>>>>>

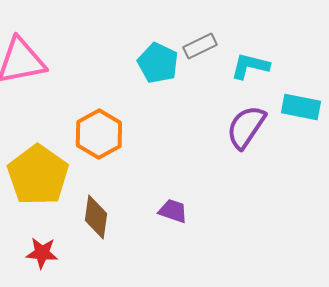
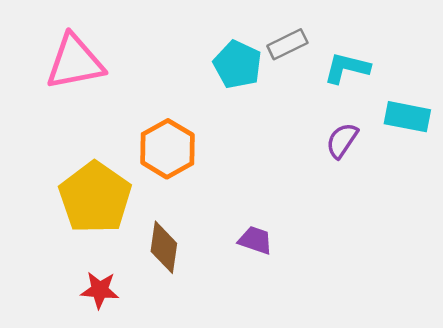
purple semicircle: (246, 127) -> (342, 140), size x0.7

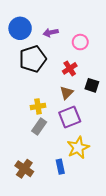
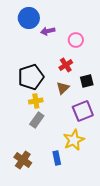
blue circle: (20, 28) -> (29, 18), moved
black pentagon: (33, 59) -> (31, 77), moved
black square: (92, 85) -> (87, 81), turned -32
purple square: (70, 117) -> (83, 111), moved

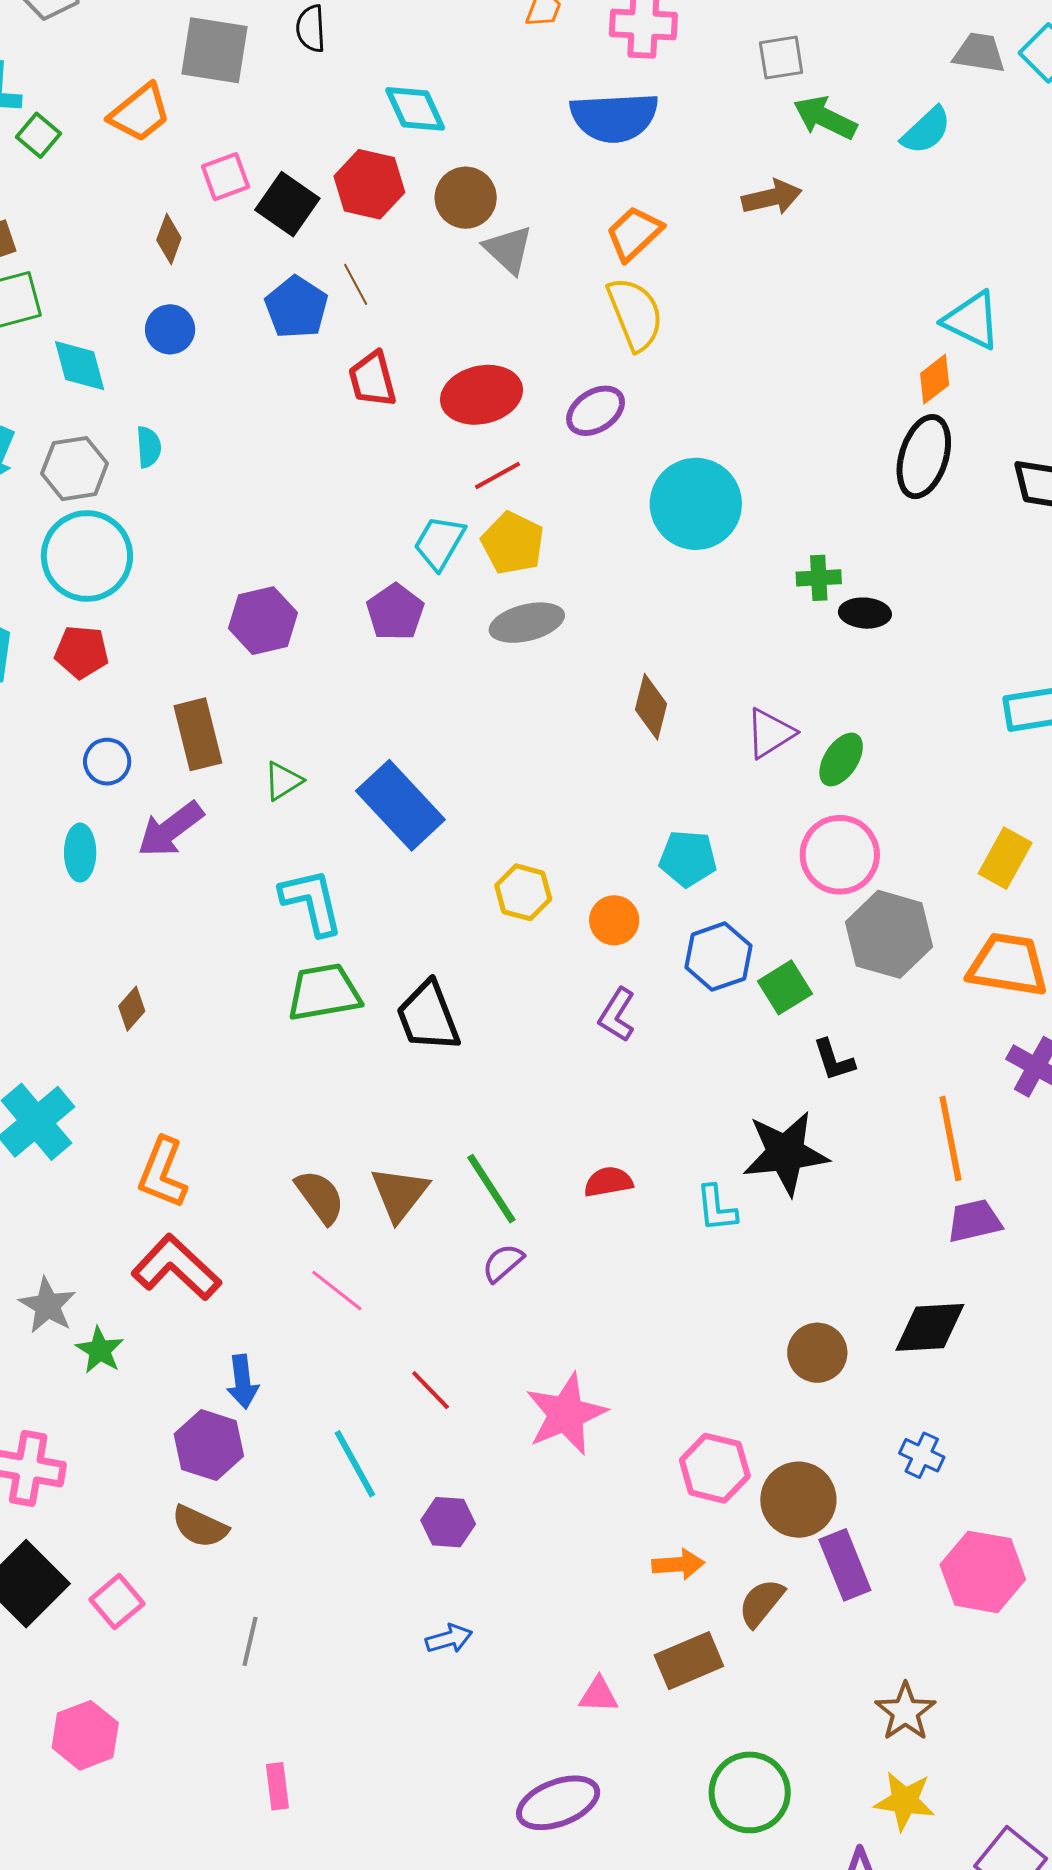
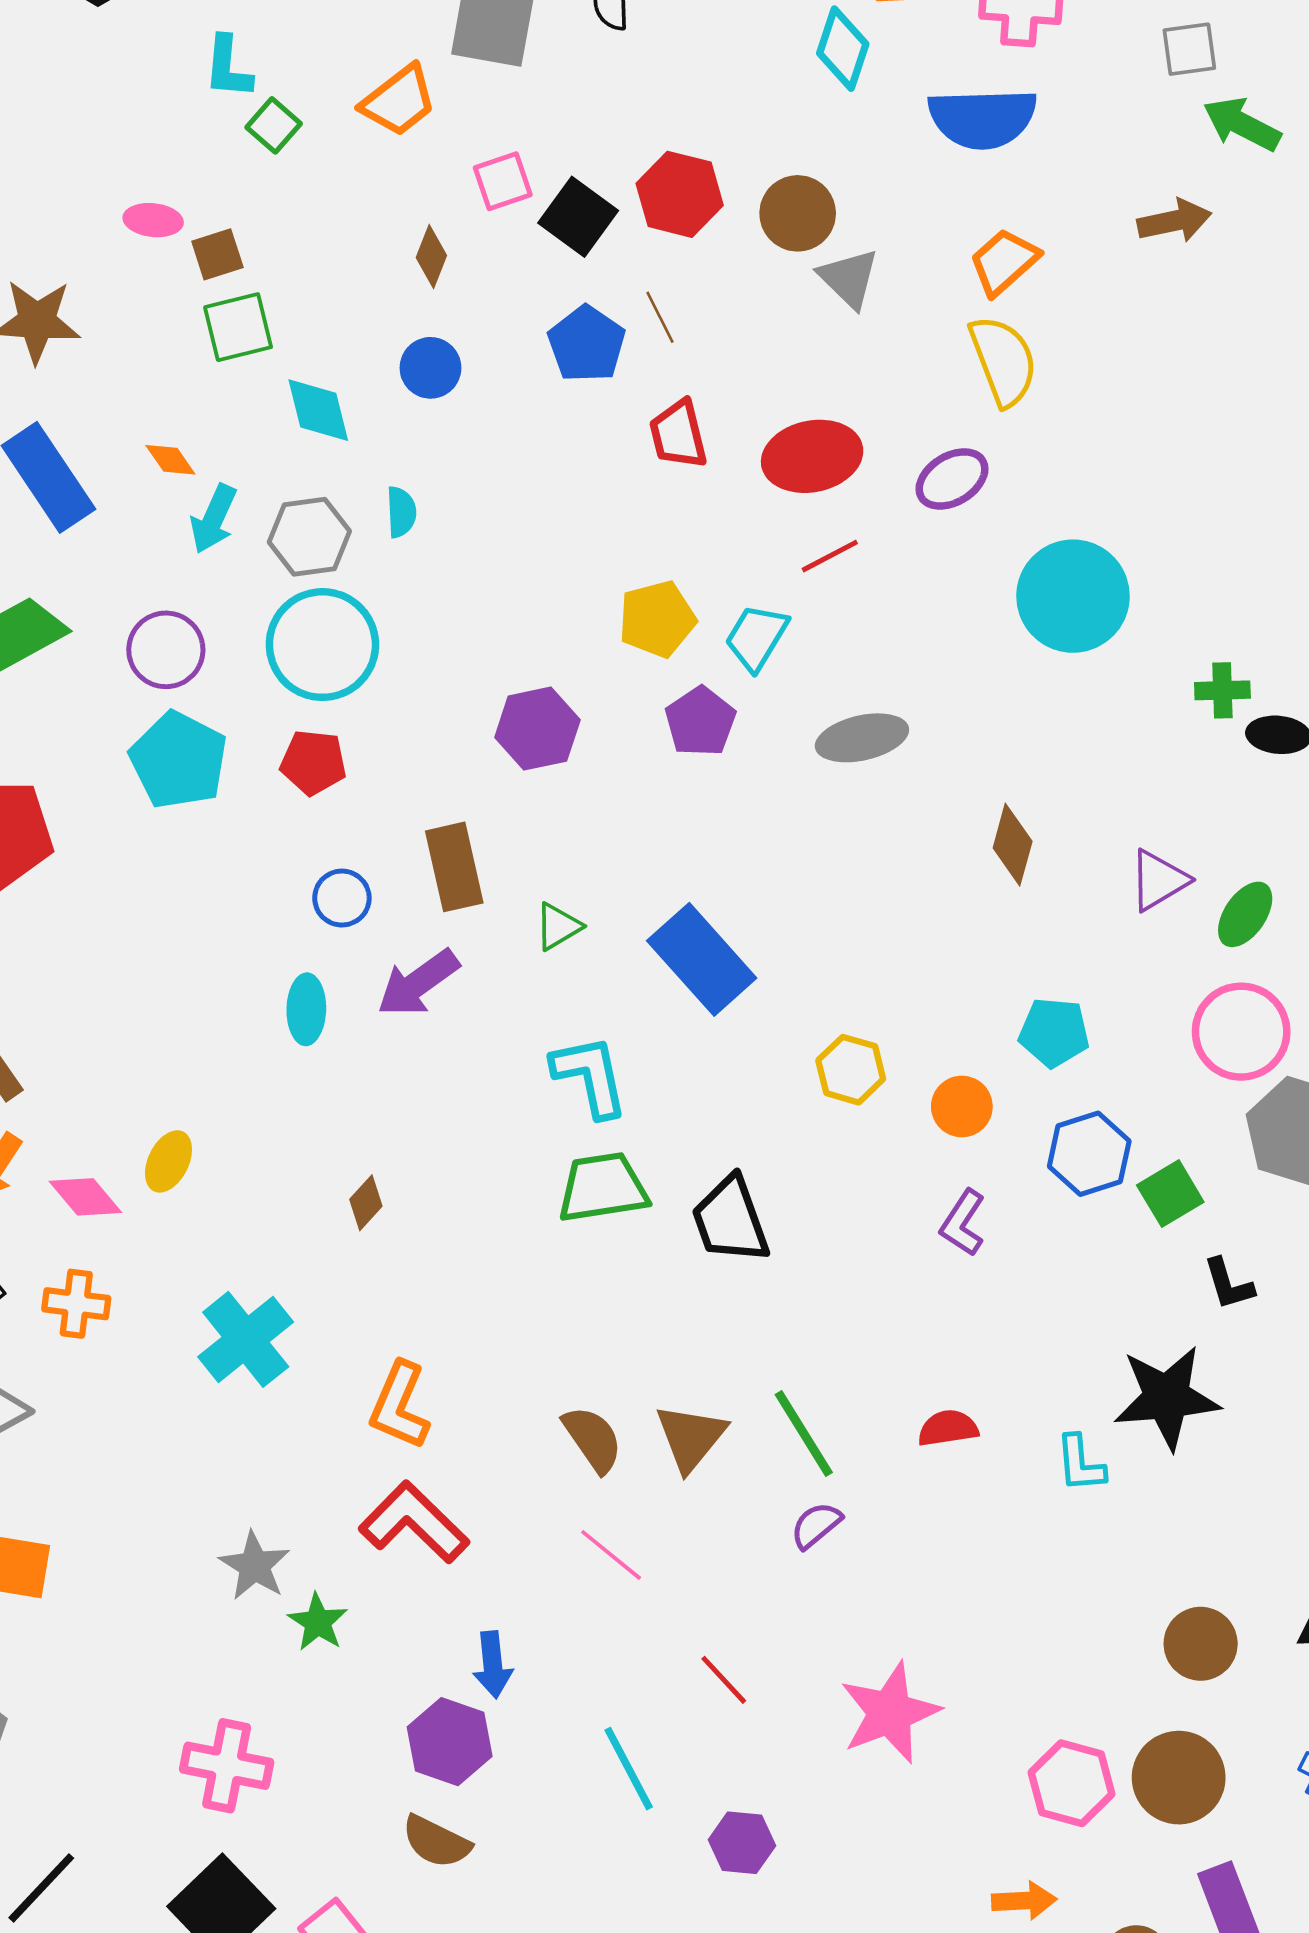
cyan diamond: (415, 109) -> (843, 49), moved, turned 42
yellow pentagon: (513, 543) -> (657, 619), moved, turned 30
brown circle: (798, 1500) -> (1179, 1778), moved

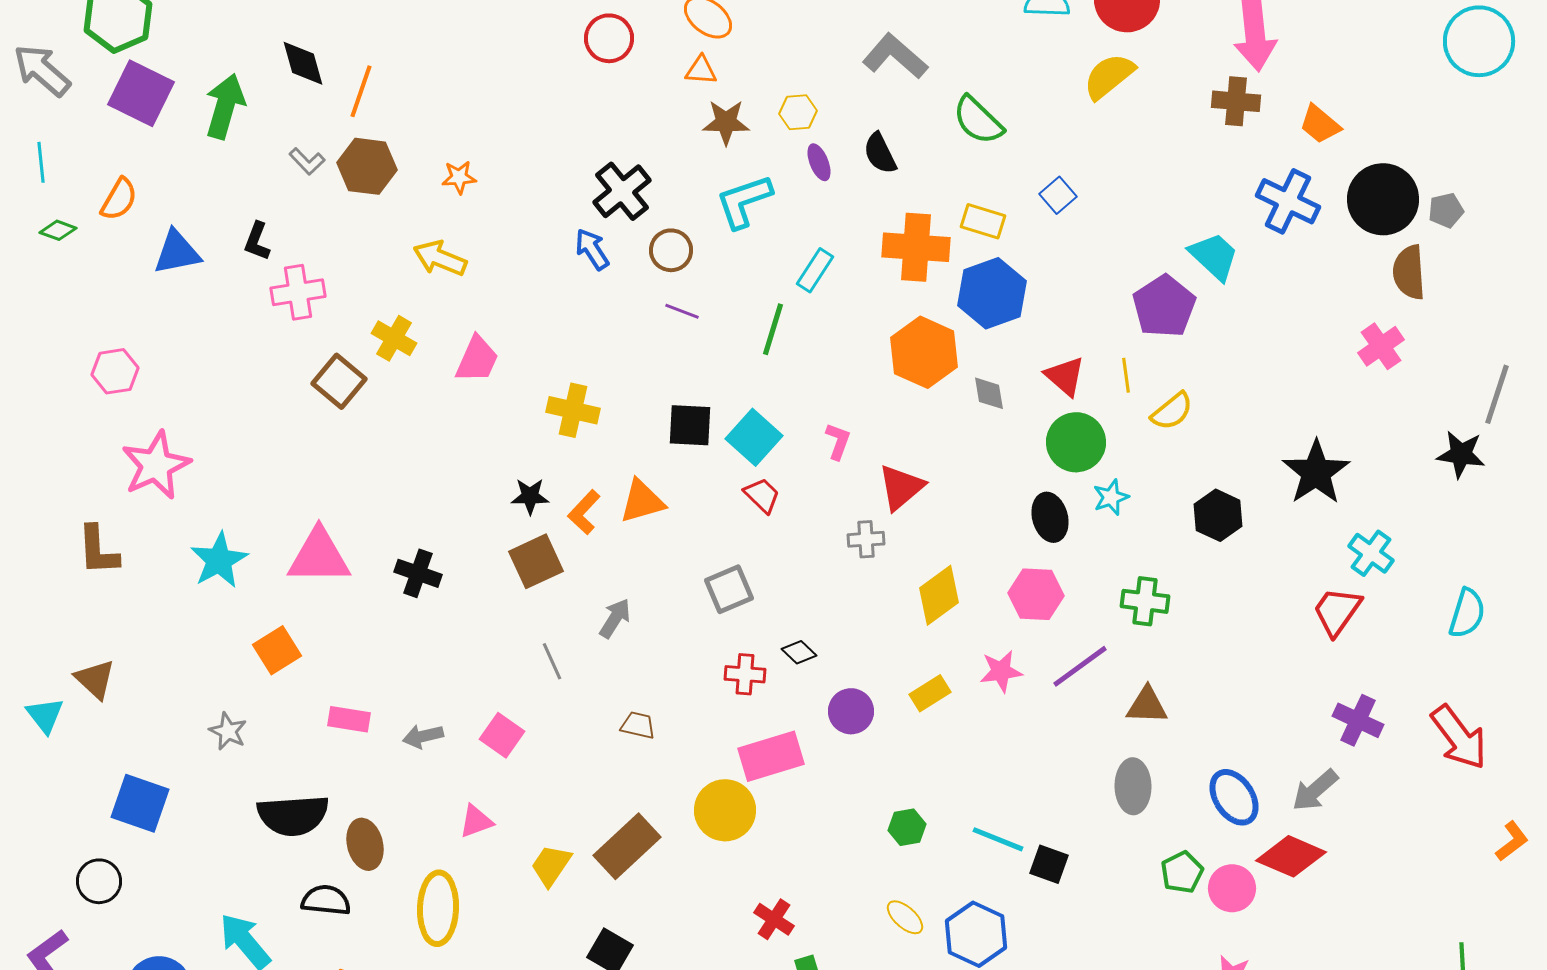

<<<<<

* _Exercise_
Could you reproduce every record above exactly, leaving out the pictures?

* _Solution for this exercise_
purple semicircle: (246, 127) -> (342, 140), size x0.7

blue circle: (20, 28) -> (29, 18), moved
black pentagon: (33, 59) -> (31, 77), moved
black square: (92, 85) -> (87, 81), turned -32
purple square: (70, 117) -> (83, 111), moved

cyan diamond: (415, 109) -> (843, 49), moved, turned 42
yellow pentagon: (513, 543) -> (657, 619), moved, turned 30
brown circle: (798, 1500) -> (1179, 1778), moved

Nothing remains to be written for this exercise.